Image sequences with motion text
○ ○ ○ ○ ○

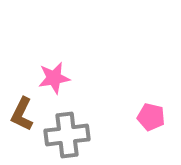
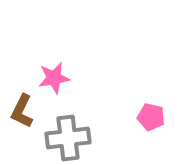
brown L-shape: moved 3 px up
gray cross: moved 1 px right, 3 px down
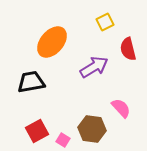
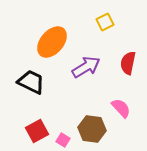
red semicircle: moved 14 px down; rotated 25 degrees clockwise
purple arrow: moved 8 px left
black trapezoid: rotated 36 degrees clockwise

○ ○ ○ ○ ○

YOUR TASK ::
Text only, pictures out: give every record again as written.

SOLUTION ::
brown L-shape: moved 3 px up
gray cross: moved 1 px right, 3 px down
red semicircle: moved 14 px down; rotated 25 degrees clockwise
purple arrow: moved 8 px left
black trapezoid: rotated 36 degrees clockwise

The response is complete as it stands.